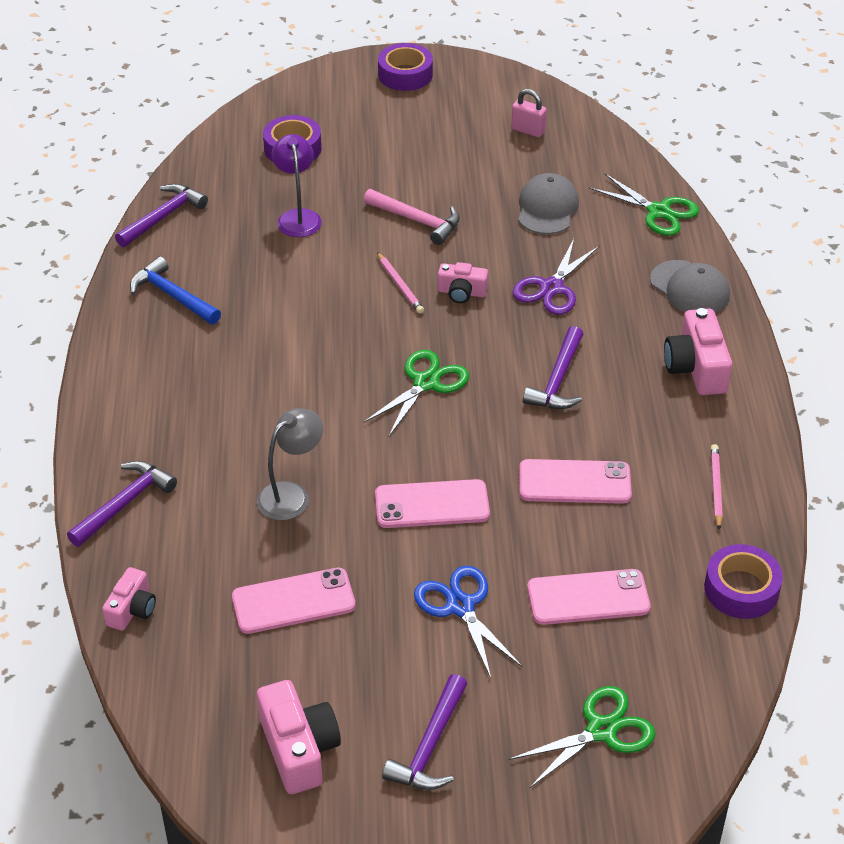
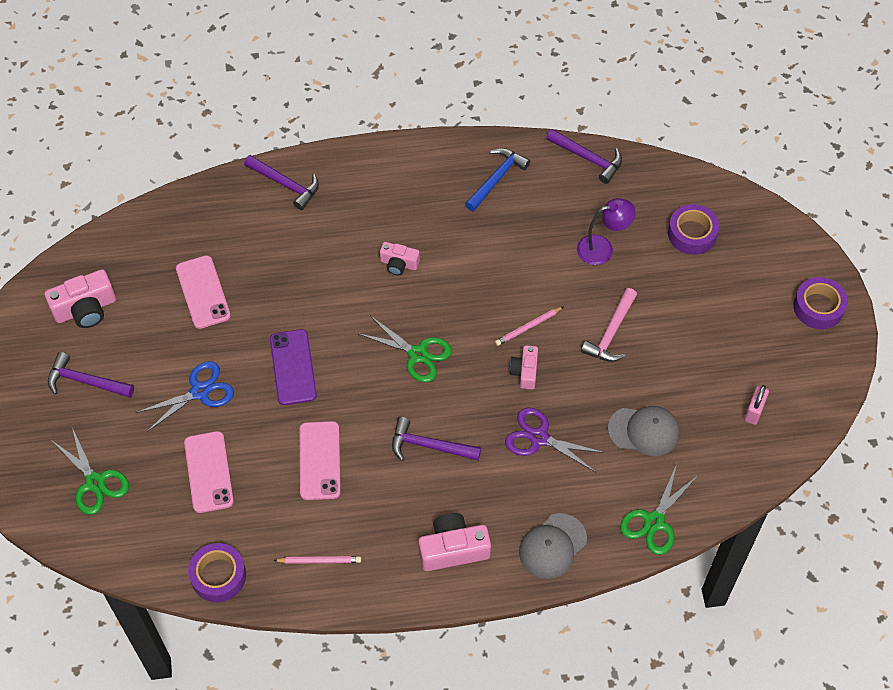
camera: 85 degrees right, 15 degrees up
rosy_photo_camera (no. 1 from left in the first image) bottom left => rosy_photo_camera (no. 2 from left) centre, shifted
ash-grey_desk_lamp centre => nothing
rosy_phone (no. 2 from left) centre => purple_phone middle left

...

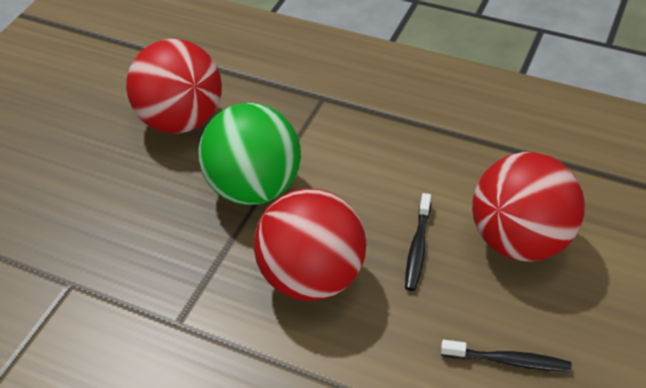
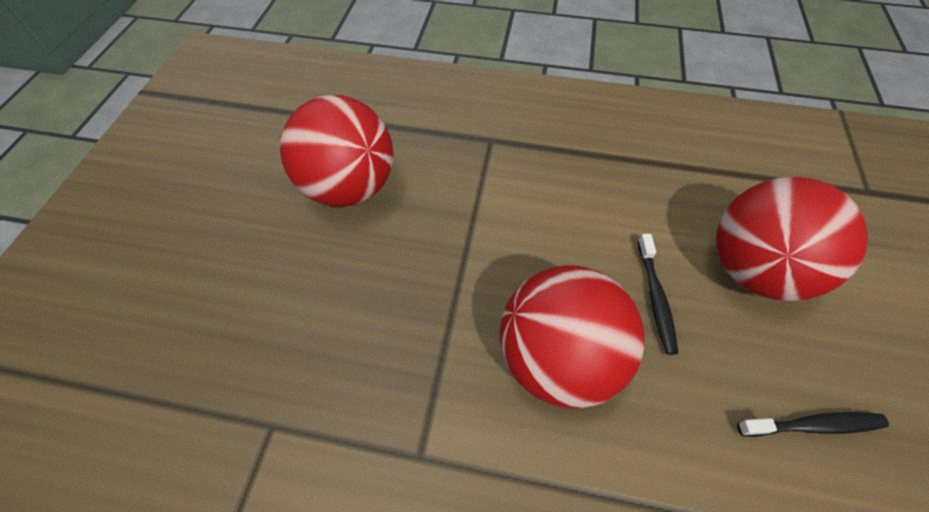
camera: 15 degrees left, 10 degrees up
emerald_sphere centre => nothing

==

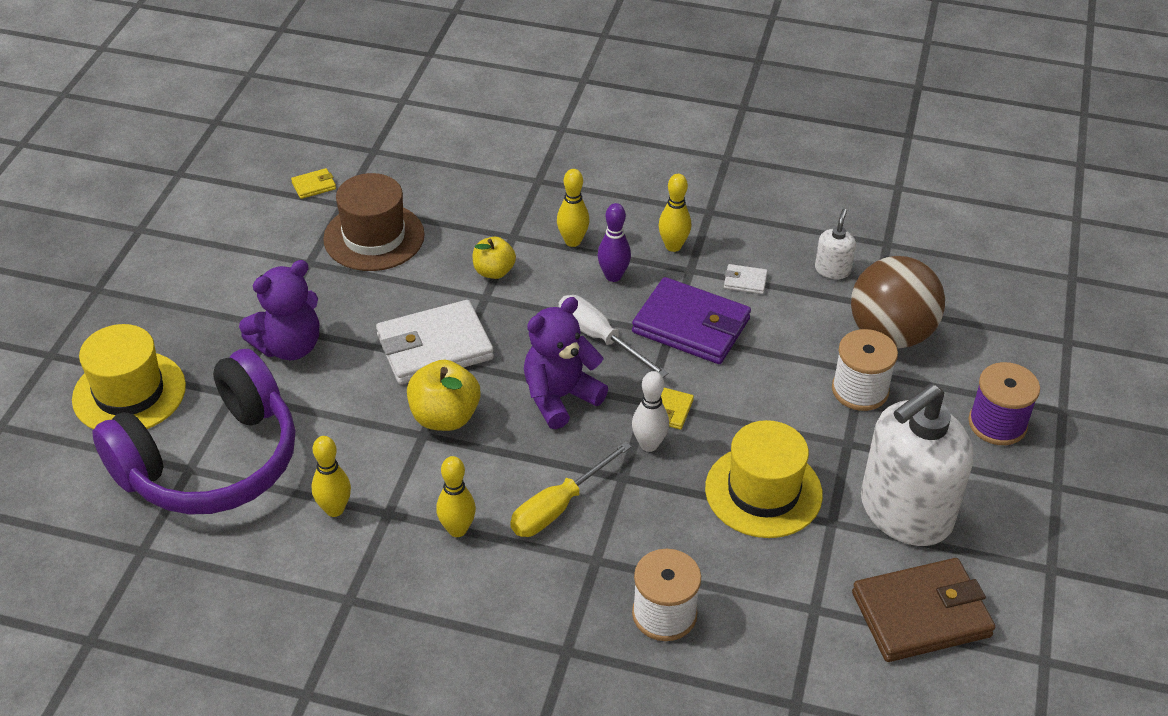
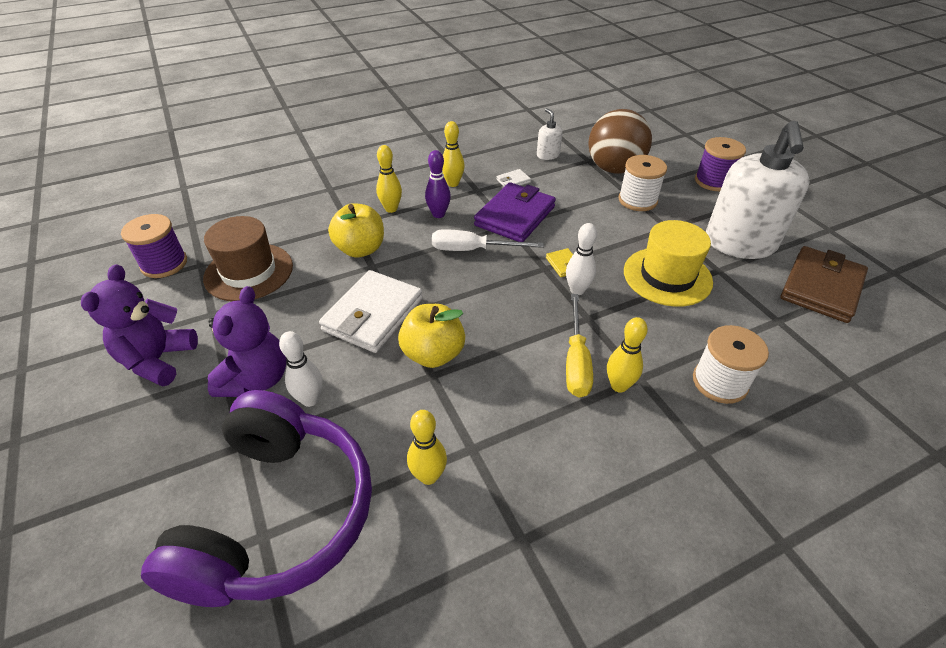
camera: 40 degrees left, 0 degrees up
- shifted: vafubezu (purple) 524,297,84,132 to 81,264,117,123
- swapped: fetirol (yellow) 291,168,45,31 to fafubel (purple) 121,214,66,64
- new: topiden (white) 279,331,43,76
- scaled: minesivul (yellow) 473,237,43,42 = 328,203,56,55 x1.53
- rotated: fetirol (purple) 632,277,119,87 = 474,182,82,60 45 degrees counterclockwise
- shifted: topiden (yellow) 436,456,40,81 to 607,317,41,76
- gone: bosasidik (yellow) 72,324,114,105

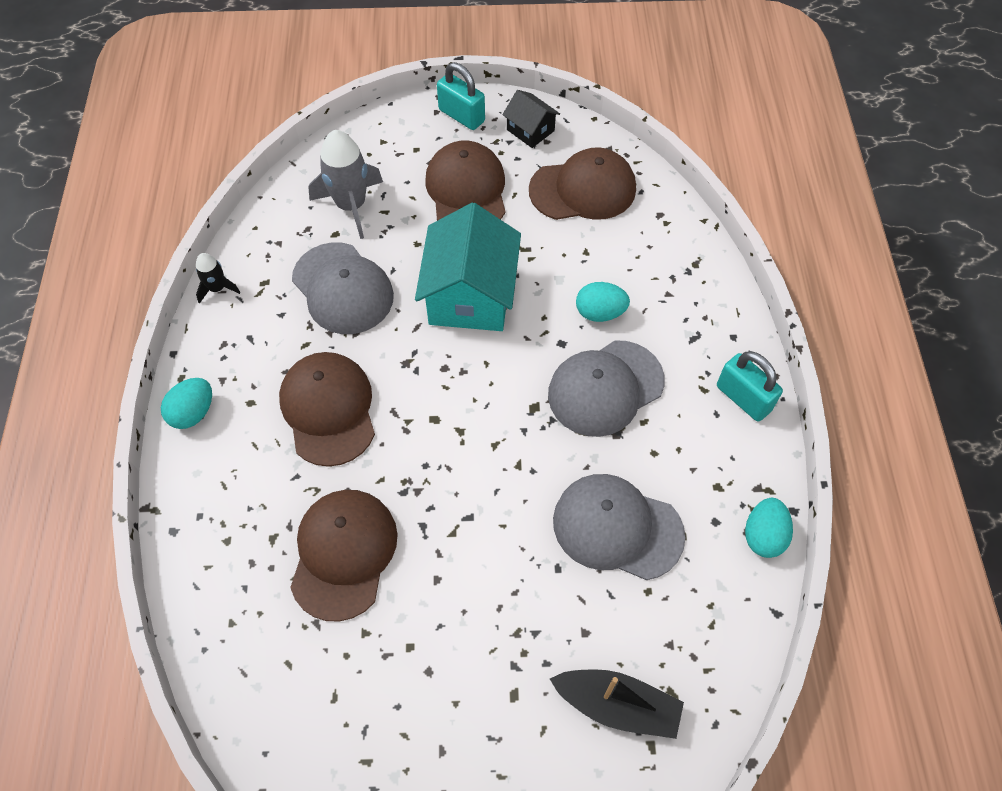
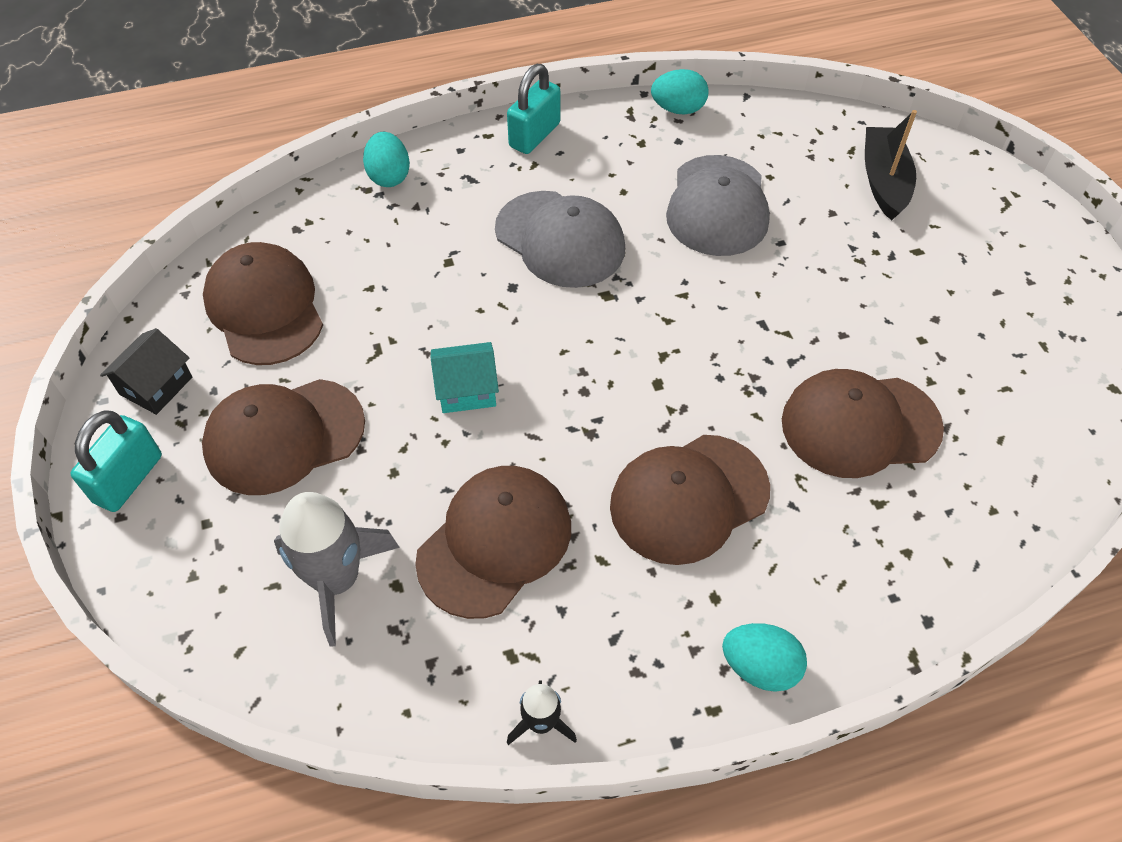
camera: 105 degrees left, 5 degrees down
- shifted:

**WHAT IS NEEDED**
For each line of the material that contains "topiden", return a copy.

**OUTPUT BELOW**
- new: topiden (white) 279,331,43,76
- shifted: topiden (yellow) 436,456,40,81 to 607,317,41,76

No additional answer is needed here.